> Given data
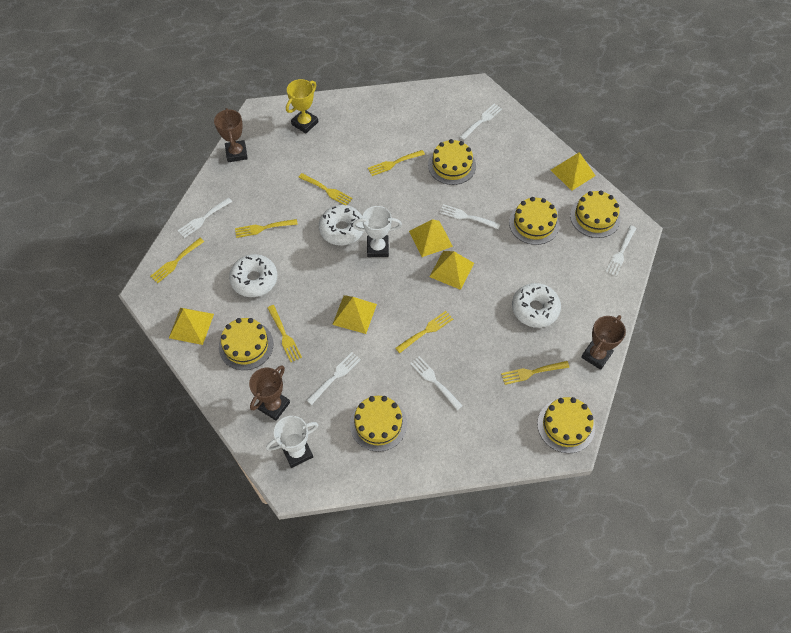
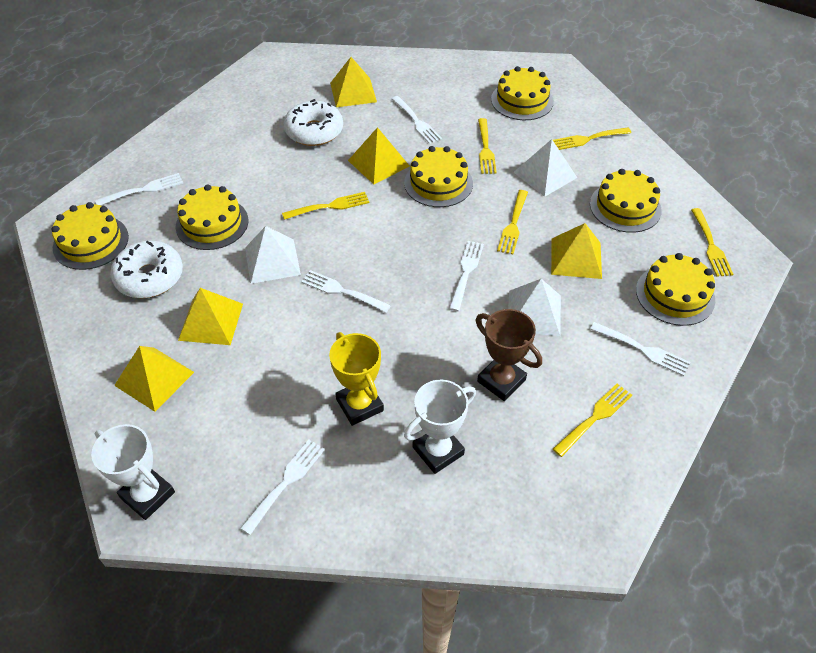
brown trophy: 3 -> 1
white donut: 3 -> 2
white pyramid: 0 -> 3
yellow fork: 7 -> 6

> Exercise goal
Using the material above, return every line exactly as it appears, minus the pictures.

> Task answer
brown trophy: 3 -> 1
white donut: 3 -> 2
white pyramid: 0 -> 3
yellow fork: 7 -> 6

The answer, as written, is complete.